• EXTRACTED MATERIAL:
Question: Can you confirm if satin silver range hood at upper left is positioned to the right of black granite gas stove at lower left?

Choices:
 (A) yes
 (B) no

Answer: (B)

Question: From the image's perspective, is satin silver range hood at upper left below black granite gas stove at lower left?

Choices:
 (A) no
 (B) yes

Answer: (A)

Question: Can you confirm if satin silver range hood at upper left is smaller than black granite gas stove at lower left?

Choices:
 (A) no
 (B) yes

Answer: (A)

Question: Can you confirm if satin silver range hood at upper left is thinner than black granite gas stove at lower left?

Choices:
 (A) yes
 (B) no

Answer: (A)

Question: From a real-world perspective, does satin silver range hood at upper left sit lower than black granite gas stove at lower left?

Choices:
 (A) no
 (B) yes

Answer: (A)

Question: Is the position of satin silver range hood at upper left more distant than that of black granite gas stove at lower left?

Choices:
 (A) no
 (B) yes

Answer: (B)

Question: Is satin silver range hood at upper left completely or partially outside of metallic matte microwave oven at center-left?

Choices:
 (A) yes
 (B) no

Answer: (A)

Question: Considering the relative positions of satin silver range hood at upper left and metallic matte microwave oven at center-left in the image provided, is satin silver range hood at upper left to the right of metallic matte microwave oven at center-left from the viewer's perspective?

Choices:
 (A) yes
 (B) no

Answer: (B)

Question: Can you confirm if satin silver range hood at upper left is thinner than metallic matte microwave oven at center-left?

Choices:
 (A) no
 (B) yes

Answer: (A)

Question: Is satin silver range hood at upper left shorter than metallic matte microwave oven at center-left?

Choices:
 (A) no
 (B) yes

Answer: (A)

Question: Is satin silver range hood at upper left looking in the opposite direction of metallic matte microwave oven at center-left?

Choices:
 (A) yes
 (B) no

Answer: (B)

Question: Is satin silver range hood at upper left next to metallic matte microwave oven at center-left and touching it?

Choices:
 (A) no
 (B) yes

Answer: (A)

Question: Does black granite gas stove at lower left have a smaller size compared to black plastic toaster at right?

• WRITTEN REQUEST: Which lines in the listing above contain the word "microwave"? Pick out each one and copy it in full.

• REPLY TO THE TASK:
Question: Is satin silver range hood at upper left completely or partially outside of metallic matte microwave oven at center-left?
Question: Considering the relative positions of satin silver range hood at upper left and metallic matte microwave oven at center-left in the image provided, is satin silver range hood at upper left to the right of metallic matte microwave oven at center-left from the viewer's perspective?
Question: Can you confirm if satin silver range hood at upper left is thinner than metallic matte microwave oven at center-left?
Question: Is satin silver range hood at upper left shorter than metallic matte microwave oven at center-left?
Question: Is satin silver range hood at upper left looking in the opposite direction of metallic matte microwave oven at center-left?
Question: Is satin silver range hood at upper left next to metallic matte microwave oven at center-left and touching it?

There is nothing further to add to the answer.